#### [Exercise directions]
Reproduce the listing in full, exactly as written, but without images.

* * * * *

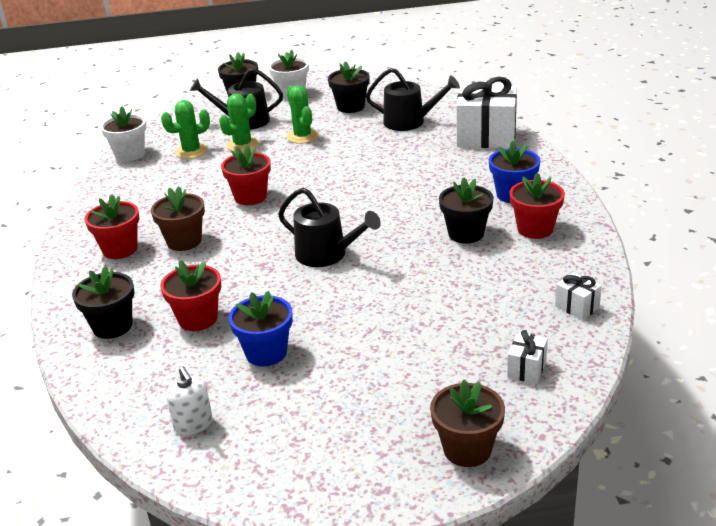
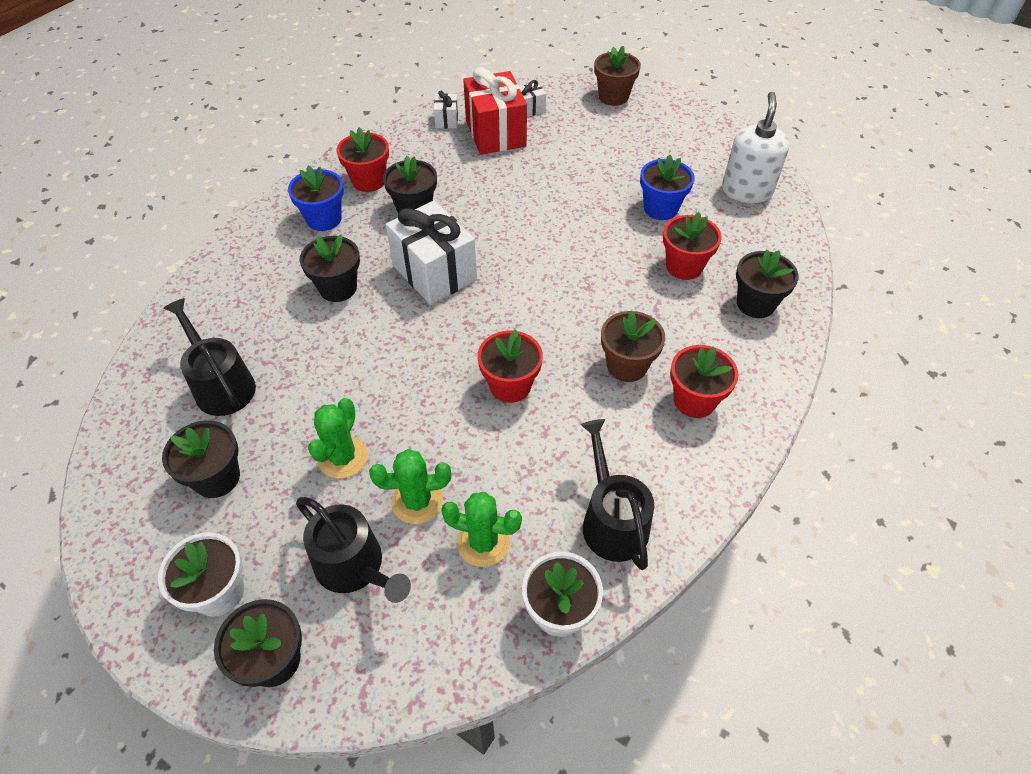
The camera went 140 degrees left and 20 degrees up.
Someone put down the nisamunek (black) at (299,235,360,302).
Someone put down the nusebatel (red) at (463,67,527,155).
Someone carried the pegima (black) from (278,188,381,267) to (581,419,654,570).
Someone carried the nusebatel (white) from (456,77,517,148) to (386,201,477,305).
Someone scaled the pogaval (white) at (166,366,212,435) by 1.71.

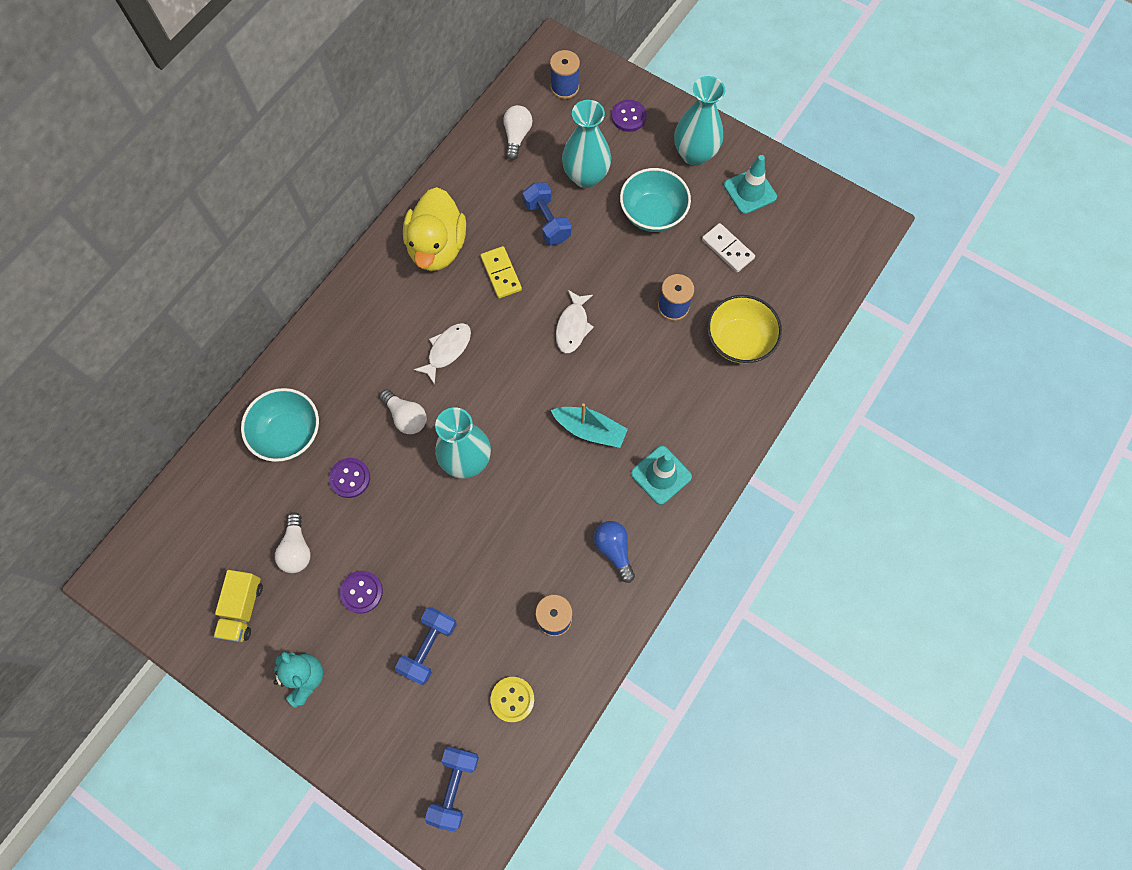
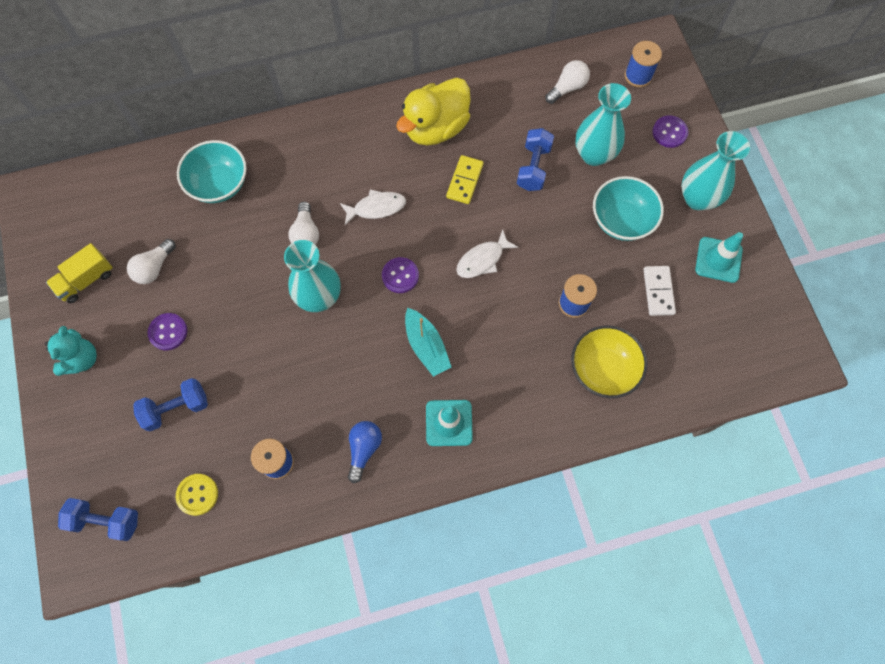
The camera went 40 degrees right and 0 degrees up.
Someone carried the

* * * * *

#### [Expected answer]
The camera went 140 degrees left and 20 degrees up.
Someone put down the nisamunek (black) at (299,235,360,302).
Someone put down the nusebatel (red) at (463,67,527,155).
Someone carried the pegima (black) from (278,188,381,267) to (581,419,654,570).
Someone carried the nusebatel (white) from (456,77,517,148) to (386,201,477,305).
Someone scaled the pogaval (white) at (166,366,212,435) by 1.71.

The camera went 40 degrees right and 0 degrees up.
Someone carried the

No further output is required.